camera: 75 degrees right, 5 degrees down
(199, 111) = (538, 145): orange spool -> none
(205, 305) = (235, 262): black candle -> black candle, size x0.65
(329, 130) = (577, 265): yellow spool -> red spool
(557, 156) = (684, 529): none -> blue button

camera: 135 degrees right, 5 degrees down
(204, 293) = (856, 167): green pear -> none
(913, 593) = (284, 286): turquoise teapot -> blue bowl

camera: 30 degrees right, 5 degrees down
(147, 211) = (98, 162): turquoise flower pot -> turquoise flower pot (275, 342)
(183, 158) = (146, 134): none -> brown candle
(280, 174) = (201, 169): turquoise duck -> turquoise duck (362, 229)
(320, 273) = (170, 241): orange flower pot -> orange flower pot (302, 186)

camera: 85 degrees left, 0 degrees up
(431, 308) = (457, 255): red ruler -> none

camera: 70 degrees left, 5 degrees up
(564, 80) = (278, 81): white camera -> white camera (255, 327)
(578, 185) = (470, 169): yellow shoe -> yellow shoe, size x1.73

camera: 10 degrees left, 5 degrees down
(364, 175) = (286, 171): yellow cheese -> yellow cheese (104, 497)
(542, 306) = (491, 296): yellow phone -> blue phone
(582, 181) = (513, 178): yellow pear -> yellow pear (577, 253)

— What to do —
Everything in the material above from the line that has "camera: 30 degrees right, 5 degrees down" through the line that has "camera: 10 degrees left, 5 degrees down" must be duplicated exactly, with no other lines given.

— Task result —
camera: 30 degrees right, 5 degrees down
(147, 211) = (98, 162): turquoise flower pot -> turquoise flower pot (275, 342)
(183, 158) = (146, 134): none -> brown candle
(280, 174) = (201, 169): turquoise duck -> turquoise duck (362, 229)
(320, 273) = (170, 241): orange flower pot -> orange flower pot (302, 186)

camera: 85 degrees left, 0 degrees up
(431, 308) = (457, 255): red ruler -> none

camera: 70 degrees left, 5 degrees up
(564, 80) = (278, 81): white camera -> white camera (255, 327)
(578, 185) = (470, 169): yellow shoe -> yellow shoe, size x1.73

camera: 10 degrees left, 5 degrees down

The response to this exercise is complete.